--- START ---

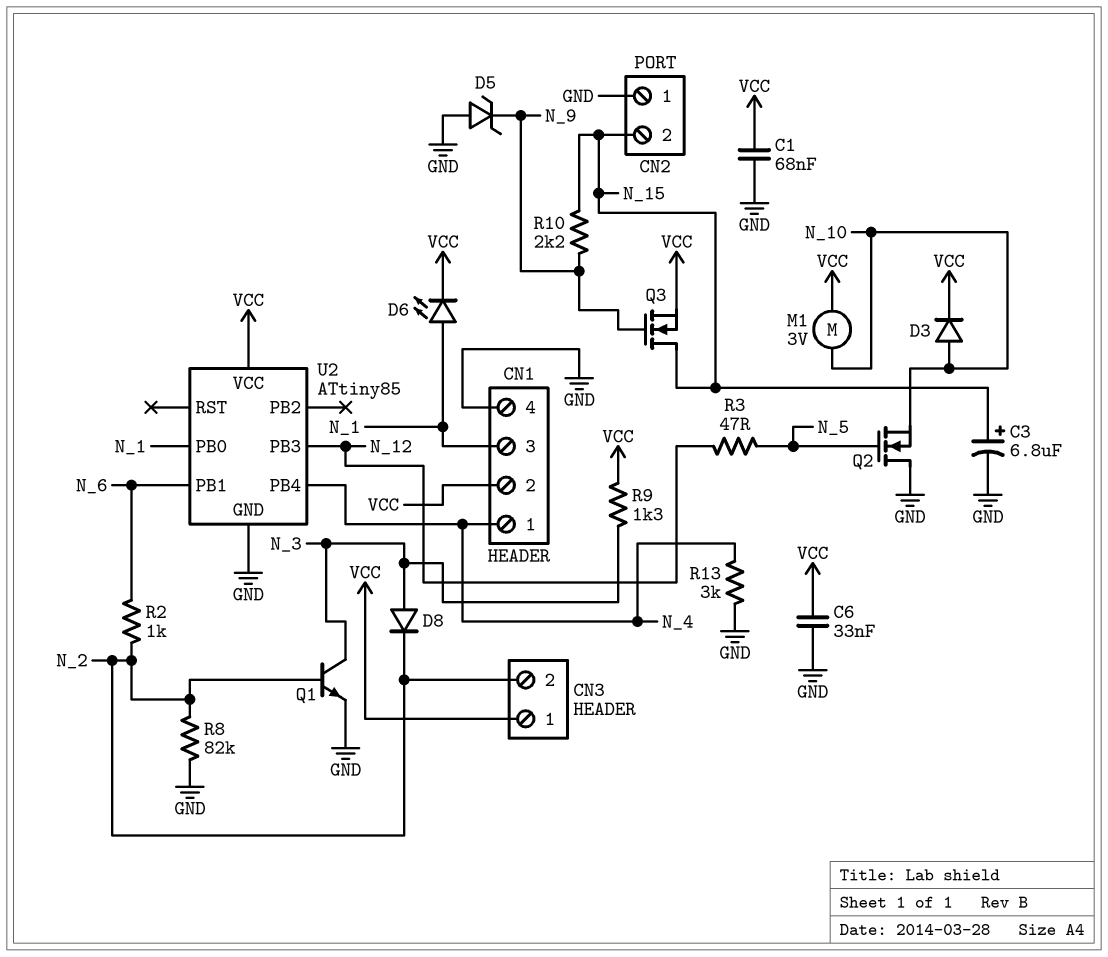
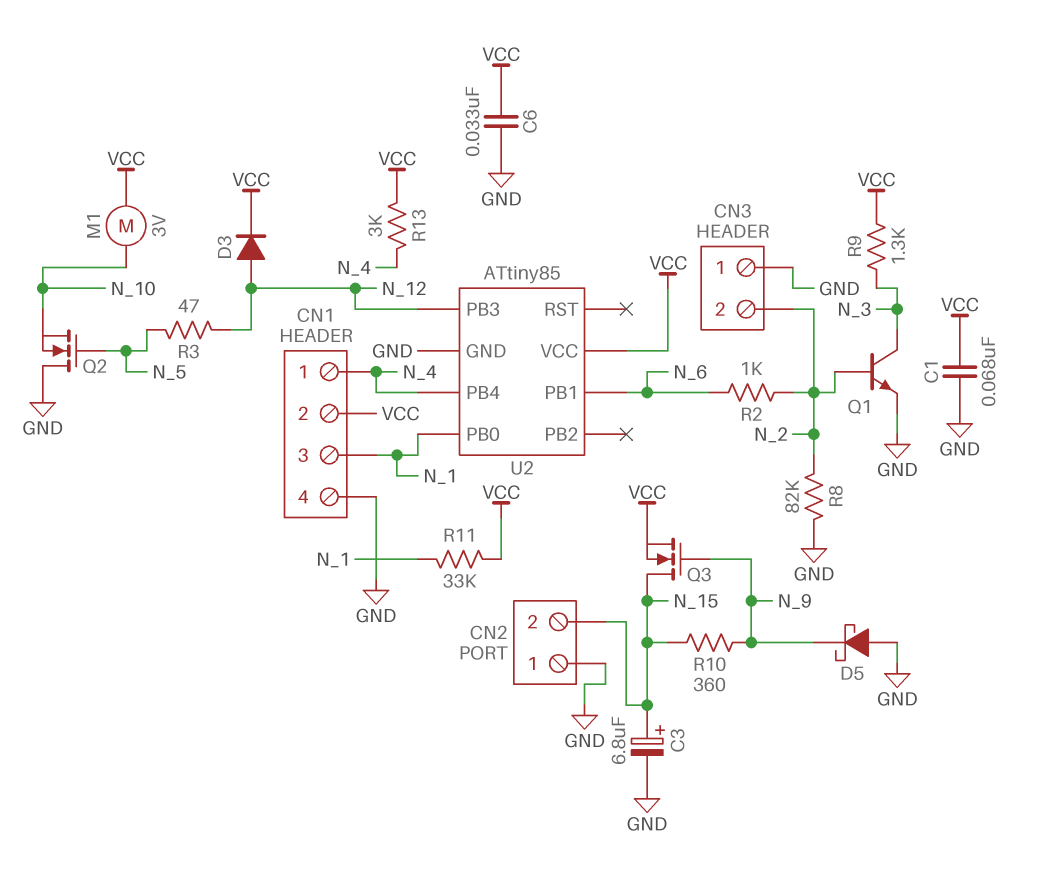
CN3 pin 1: VCC -> GND
D3: diode (A N_10, K VCC) -> diode (A N_12, K VCC)
D5: zener (A GND, K N_9) -> schottky (A GND, K N_9)
D6: LED (A N_1, K VCC) -> none
D8: diode (A N_3, K N_2) -> none
R10: 2.2k (N_9, N_15) -> 360 (N_9, N_15)
R11: none -> 33k (N_1, VCC)
R13: 3k (GND, N_4) -> 3k (N_4, VCC)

--- END ---

All the material shown above is to be copied exactly, with no pictures carried over.

CN3 pin 1: VCC -> GND
D3: diode (A N_10, K VCC) -> diode (A N_12, K VCC)
D5: zener (A GND, K N_9) -> schottky (A GND, K N_9)
D6: LED (A N_1, K VCC) -> none
D8: diode (A N_3, K N_2) -> none
R10: 2.2k (N_9, N_15) -> 360 (N_9, N_15)
R11: none -> 33k (N_1, VCC)
R13: 3k (GND, N_4) -> 3k (N_4, VCC)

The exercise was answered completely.